An exact transcription of every entry is required. Images are not part of it.

Top of Material for this task

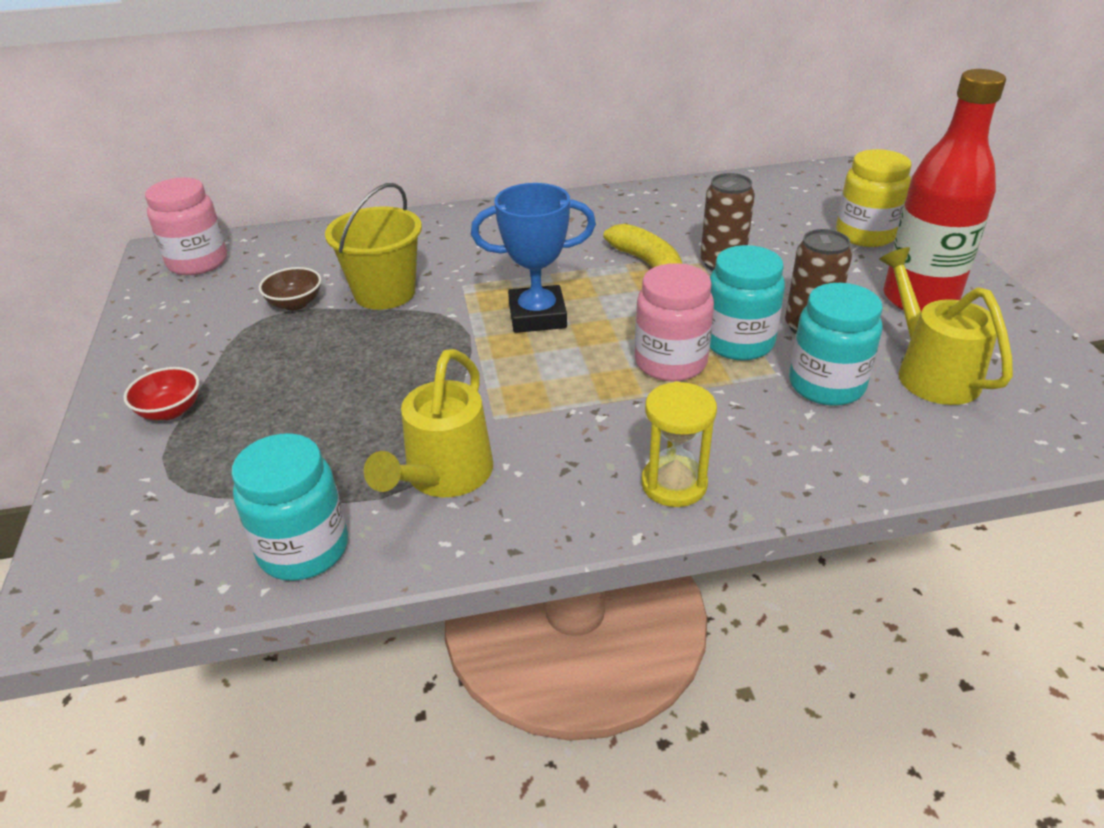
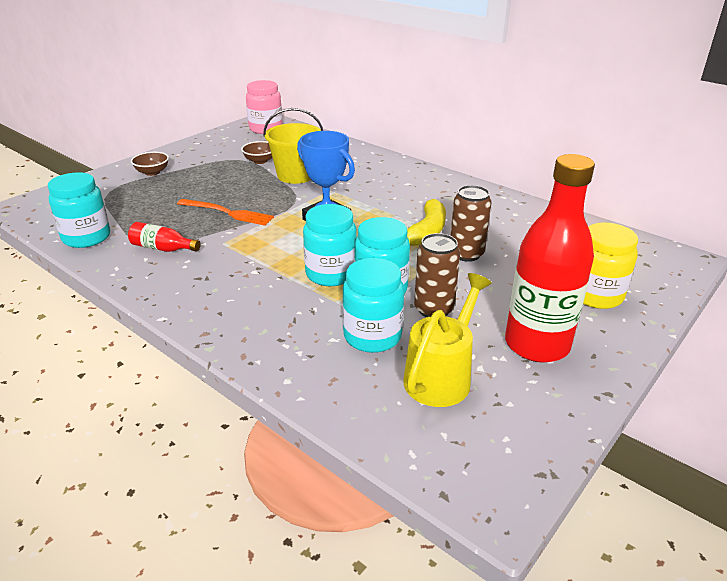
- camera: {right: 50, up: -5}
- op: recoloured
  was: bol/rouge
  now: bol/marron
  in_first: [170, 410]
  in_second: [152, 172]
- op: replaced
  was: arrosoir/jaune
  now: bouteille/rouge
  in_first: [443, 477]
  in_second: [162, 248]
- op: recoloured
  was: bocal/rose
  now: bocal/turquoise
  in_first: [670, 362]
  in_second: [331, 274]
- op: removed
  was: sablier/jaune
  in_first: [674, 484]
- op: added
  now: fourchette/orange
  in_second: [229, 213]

Bottom of Material for this task

[Expected answer]
- camera: {right: 50, up: -5}
- op: recoloured
  was: bol/rouge
  now: bol/marron
  in_first: [170, 410]
  in_second: [152, 172]
- op: replaced
  was: arrosoir/jaune
  now: bouteille/rouge
  in_first: [443, 477]
  in_second: [162, 248]
- op: recoloured
  was: bocal/rose
  now: bocal/turquoise
  in_first: [670, 362]
  in_second: [331, 274]
- op: removed
  was: sablier/jaune
  in_first: [674, 484]
- op: added
  now: fourchette/orange
  in_second: [229, 213]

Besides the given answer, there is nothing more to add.